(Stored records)
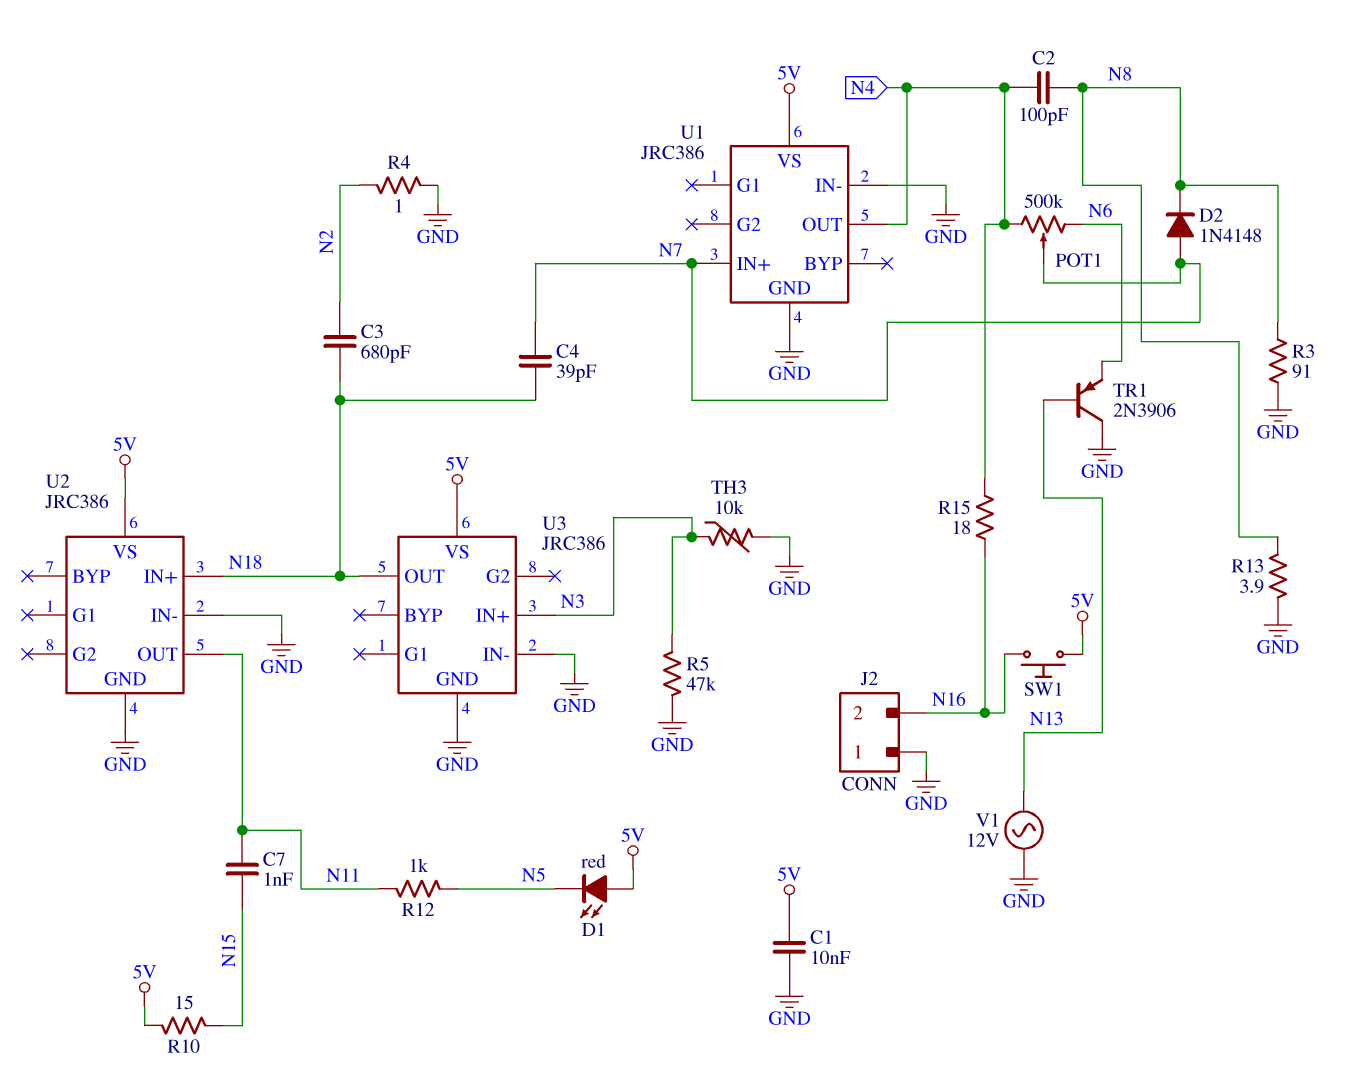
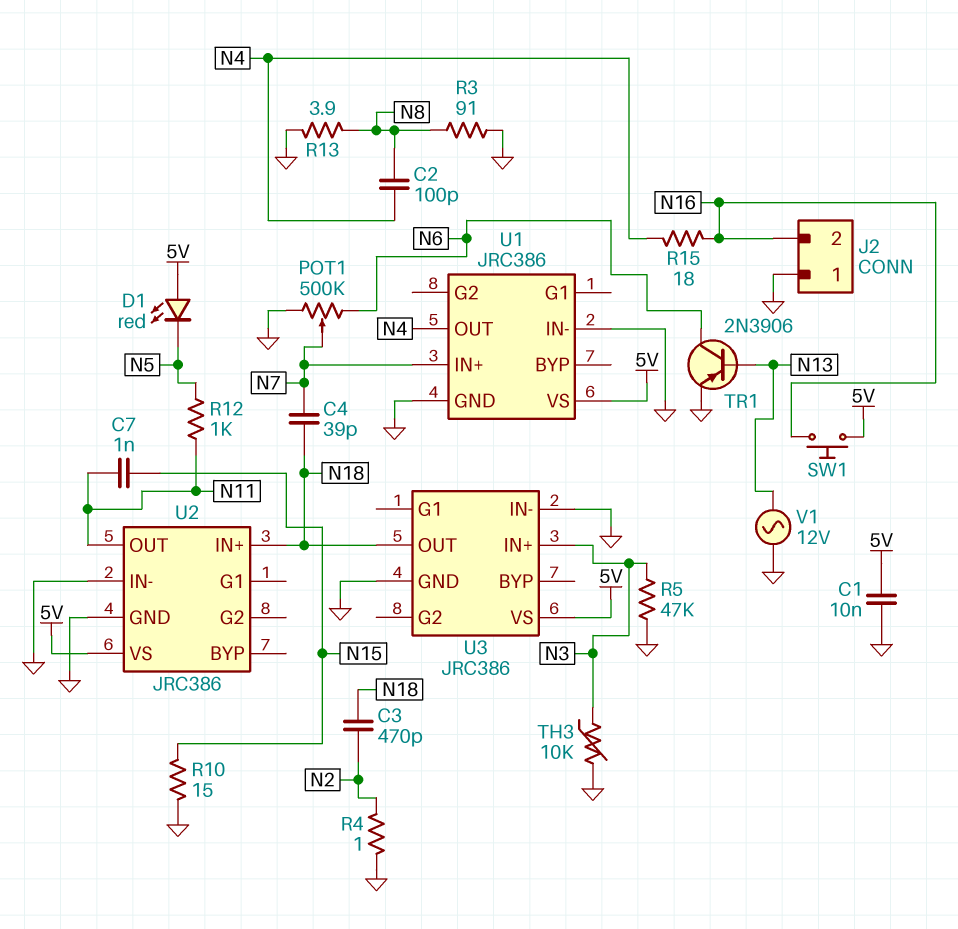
C3: 680pF (N2, N18) -> 470pF (N2, N18)
D2: diode 1N4148 (A N7, K N8) -> none
POT1: 500k (N4, N6, wiper N7) -> 500k (GND, N6, wiper N7)
R10: 15 (5V, N15) -> 15 (GND, N15)
TR1: PNP 2N3906 (B N13, C GND, E N6) -> PNP 2N3906 (B N13, C N6, E GND)

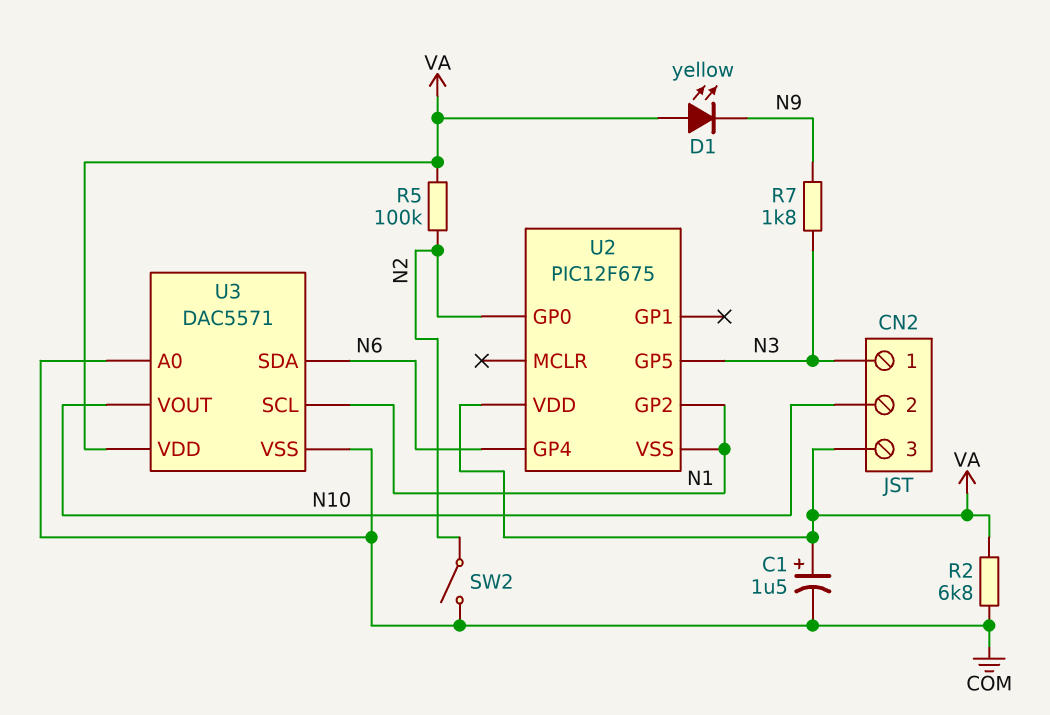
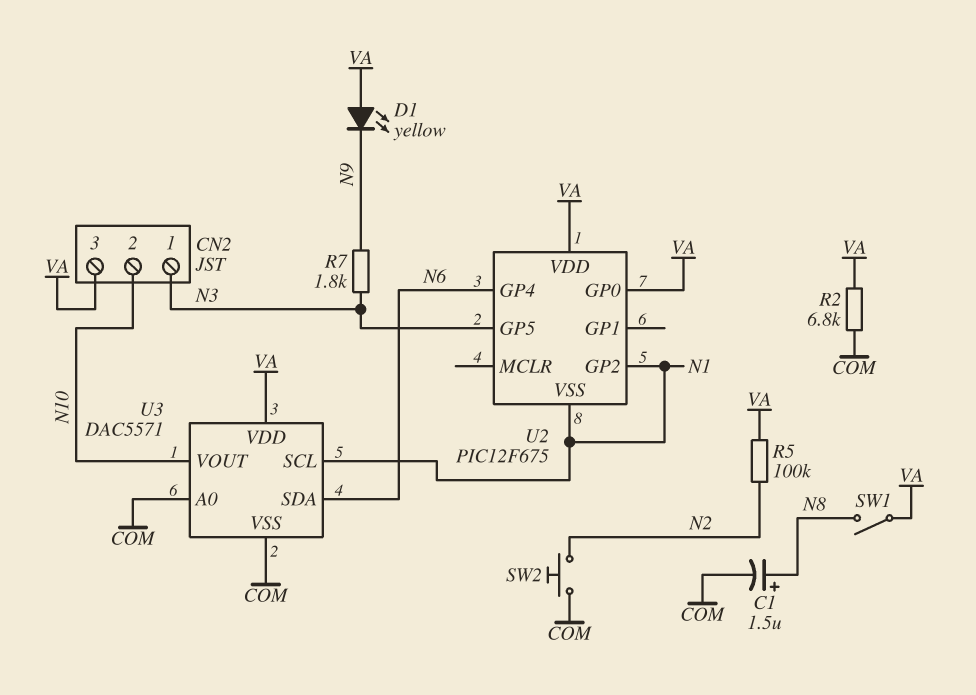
C1: 1.5uF (plus VA, minus COM) -> 1.5uF (plus N8, minus COM)
SW1: none -> switch (N8, VA)
SW2: switch (COM, N2) -> button (COM, N2)
U2 pin GP0: N2 -> VA

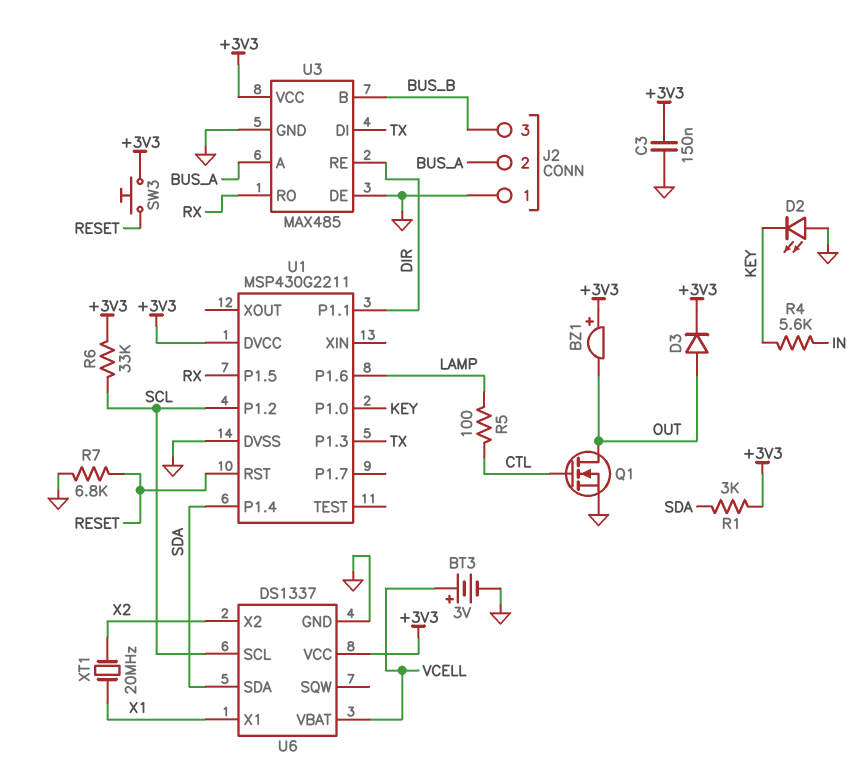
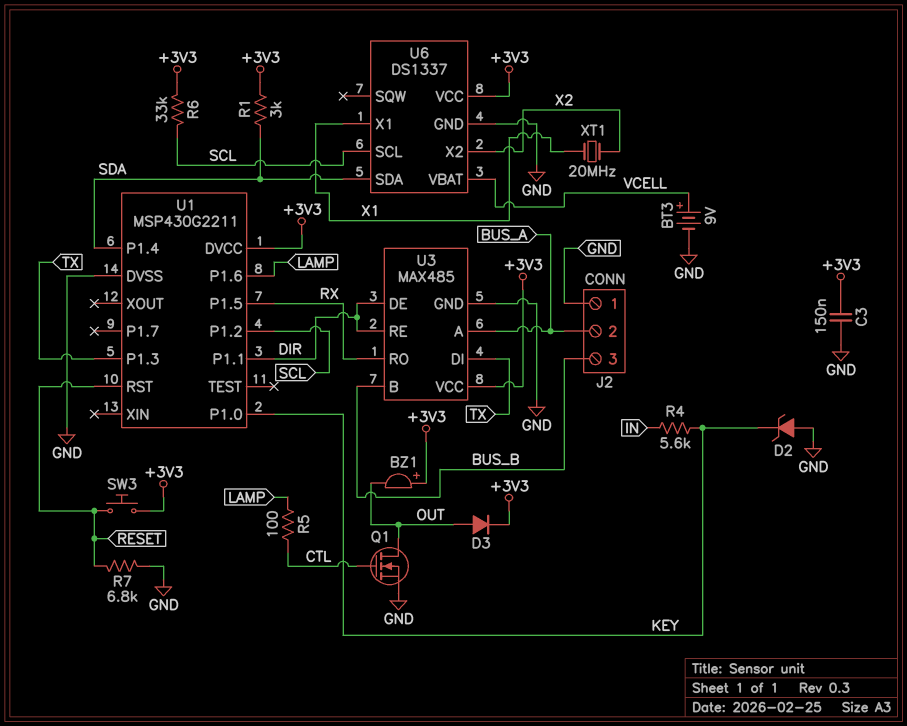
BT3: 3V (plus VCELL, minus GND) -> 9V (plus VCELL, minus GND)
D2: LED (A GND, K KEY) -> zener (A GND, K KEY)
U3 pin DE: GND -> DIR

◆ Task prompt
Repeat, without pictures, exactly the lines of the data above from the one containing "D2: diode 1N4148 (A N7, K N8) -> none" through the one containing "U2 pin GP0: N2 -> VA", including both and adding nothing.

◆ Answer for this exercise
D2: diode 1N4148 (A N7, K N8) -> none
POT1: 500k (N4, N6, wiper N7) -> 500k (GND, N6, wiper N7)
R10: 15 (5V, N15) -> 15 (GND, N15)
TR1: PNP 2N3906 (B N13, C GND, E N6) -> PNP 2N3906 (B N13, C N6, E GND)

C1: 1.5uF (plus VA, minus COM) -> 1.5uF (plus N8, minus COM)
SW1: none -> switch (N8, VA)
SW2: switch (COM, N2) -> button (COM, N2)
U2 pin GP0: N2 -> VA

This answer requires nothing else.